> [DATASET CONTENT]
+--

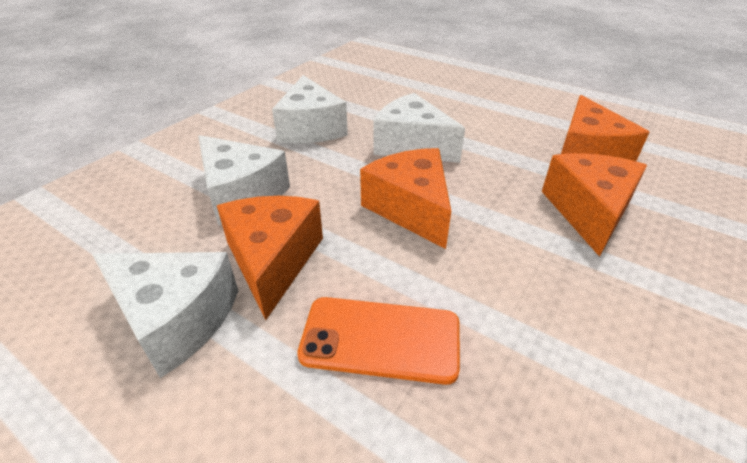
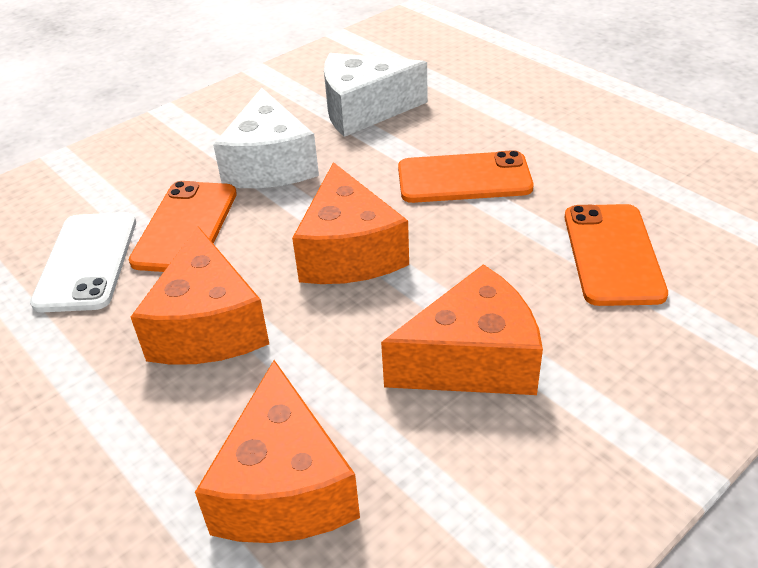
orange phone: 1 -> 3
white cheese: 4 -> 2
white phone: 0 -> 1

+--

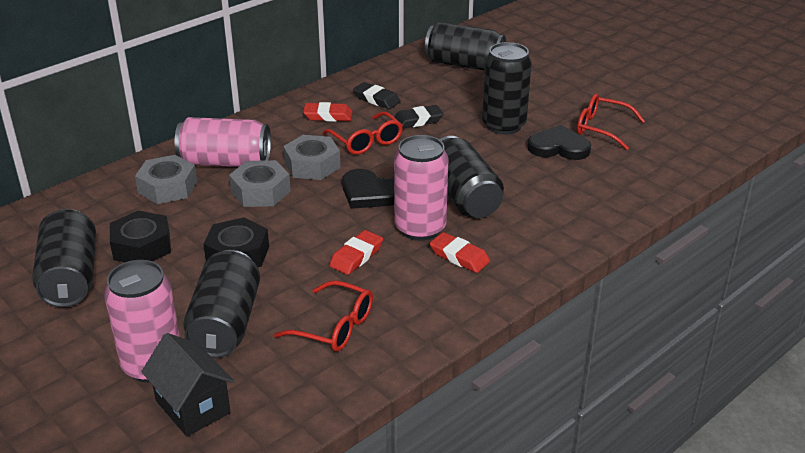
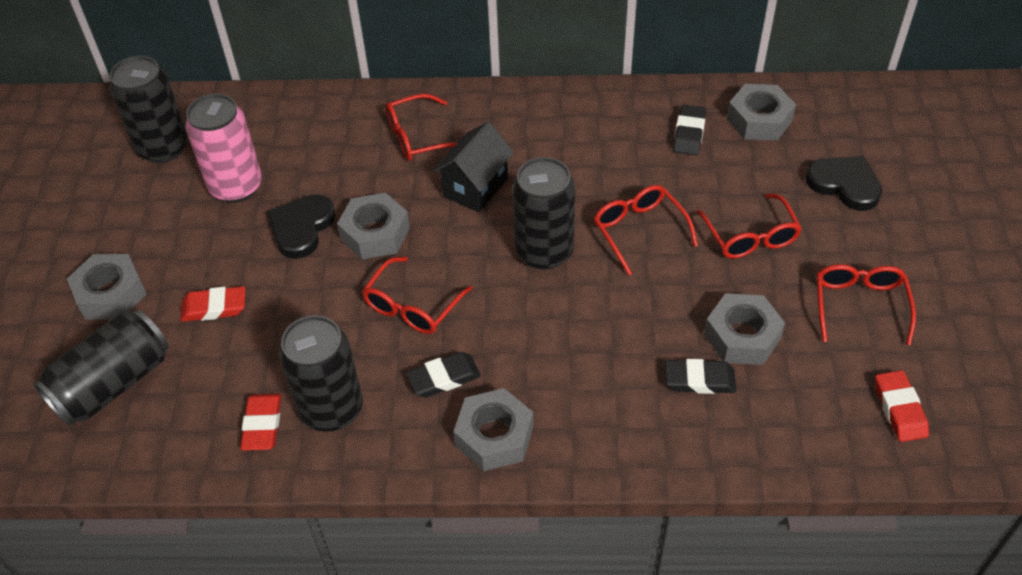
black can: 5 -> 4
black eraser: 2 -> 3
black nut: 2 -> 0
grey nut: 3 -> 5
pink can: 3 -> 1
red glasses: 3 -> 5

+--

> [ASSIGNMENT] Each line of the material that contains "black" is to be counted, and only the total stated.

> [ANSWER SPACE] 3